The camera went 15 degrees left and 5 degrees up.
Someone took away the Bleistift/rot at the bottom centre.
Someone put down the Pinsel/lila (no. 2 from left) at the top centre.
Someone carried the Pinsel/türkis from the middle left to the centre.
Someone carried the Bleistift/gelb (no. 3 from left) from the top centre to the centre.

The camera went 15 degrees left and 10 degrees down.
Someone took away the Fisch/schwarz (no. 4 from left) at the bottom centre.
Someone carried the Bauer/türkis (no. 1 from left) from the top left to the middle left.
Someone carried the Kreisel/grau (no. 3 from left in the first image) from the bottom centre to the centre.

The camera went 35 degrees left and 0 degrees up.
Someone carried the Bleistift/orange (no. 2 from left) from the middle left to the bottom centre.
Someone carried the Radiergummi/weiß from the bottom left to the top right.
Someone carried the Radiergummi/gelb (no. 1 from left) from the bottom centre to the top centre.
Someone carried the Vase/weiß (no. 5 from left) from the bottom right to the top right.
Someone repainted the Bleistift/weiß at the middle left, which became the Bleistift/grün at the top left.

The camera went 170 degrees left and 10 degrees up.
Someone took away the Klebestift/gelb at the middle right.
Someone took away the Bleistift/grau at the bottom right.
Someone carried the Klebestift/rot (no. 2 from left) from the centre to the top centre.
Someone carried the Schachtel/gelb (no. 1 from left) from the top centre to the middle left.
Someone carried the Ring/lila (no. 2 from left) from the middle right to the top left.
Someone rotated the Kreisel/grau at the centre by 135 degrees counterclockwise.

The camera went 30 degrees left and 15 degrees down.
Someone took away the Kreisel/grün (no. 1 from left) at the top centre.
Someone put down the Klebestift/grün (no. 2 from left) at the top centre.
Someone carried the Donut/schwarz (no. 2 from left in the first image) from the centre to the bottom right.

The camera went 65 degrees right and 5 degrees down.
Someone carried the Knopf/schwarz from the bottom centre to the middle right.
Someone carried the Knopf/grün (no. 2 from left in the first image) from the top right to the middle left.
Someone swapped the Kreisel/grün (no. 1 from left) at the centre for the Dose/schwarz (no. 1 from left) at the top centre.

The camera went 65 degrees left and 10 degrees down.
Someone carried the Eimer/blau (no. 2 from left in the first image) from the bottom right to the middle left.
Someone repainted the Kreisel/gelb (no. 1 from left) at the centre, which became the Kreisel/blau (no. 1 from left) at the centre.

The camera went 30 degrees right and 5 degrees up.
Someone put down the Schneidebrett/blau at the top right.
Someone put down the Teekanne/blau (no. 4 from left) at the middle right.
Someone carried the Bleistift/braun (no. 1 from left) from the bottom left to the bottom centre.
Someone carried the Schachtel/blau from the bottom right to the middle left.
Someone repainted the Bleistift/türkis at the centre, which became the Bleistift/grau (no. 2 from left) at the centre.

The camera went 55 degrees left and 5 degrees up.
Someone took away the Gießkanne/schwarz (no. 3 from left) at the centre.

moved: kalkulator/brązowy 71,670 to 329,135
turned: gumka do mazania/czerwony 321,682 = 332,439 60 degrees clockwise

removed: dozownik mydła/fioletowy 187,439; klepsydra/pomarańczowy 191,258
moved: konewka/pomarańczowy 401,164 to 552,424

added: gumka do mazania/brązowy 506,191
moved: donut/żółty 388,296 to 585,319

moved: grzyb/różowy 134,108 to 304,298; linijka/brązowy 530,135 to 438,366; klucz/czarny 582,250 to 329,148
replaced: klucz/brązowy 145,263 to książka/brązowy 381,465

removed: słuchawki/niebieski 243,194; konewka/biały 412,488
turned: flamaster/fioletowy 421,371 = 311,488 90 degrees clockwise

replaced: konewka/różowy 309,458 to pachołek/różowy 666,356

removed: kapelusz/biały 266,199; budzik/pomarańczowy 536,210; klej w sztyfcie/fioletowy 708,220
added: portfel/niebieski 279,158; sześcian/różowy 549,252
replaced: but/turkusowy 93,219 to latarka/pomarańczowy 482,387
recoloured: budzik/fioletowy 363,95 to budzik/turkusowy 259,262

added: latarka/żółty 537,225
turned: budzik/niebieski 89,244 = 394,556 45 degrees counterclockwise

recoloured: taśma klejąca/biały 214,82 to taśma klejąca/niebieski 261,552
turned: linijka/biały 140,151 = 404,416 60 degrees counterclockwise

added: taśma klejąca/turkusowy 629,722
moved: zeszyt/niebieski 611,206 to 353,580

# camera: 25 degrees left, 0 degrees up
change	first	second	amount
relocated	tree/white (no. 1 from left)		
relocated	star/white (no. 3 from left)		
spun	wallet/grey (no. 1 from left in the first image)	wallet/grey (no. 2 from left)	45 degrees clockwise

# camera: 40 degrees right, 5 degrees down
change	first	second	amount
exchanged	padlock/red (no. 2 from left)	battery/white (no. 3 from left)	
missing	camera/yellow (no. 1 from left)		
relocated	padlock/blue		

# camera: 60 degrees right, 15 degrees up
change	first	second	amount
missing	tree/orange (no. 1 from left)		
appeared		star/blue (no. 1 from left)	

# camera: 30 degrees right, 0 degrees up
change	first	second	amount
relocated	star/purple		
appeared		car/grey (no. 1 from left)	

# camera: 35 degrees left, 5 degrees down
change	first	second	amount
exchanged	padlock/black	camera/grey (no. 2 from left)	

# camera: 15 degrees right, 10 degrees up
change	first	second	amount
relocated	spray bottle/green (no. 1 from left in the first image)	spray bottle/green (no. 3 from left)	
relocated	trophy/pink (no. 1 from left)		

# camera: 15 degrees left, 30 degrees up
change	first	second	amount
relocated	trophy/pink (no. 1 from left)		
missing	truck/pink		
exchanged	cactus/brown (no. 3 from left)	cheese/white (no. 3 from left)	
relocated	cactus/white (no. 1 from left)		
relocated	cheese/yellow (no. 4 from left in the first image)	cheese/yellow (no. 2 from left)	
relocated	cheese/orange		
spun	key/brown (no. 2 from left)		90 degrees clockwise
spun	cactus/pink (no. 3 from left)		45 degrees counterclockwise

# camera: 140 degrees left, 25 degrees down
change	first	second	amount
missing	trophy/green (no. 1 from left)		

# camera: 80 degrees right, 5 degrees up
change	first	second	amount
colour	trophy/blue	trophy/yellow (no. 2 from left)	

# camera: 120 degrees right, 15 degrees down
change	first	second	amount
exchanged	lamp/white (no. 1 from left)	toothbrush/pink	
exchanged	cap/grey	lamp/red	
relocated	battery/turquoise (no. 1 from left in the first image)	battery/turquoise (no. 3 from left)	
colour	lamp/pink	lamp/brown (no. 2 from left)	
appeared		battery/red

:::

Please copy every line of the data that carries the string "Pinsel".

Someone put down the Pinsel/lila (no. 2 from left) at the top centre.
Someone carried the Pinsel/türkis from the middle left to the centre.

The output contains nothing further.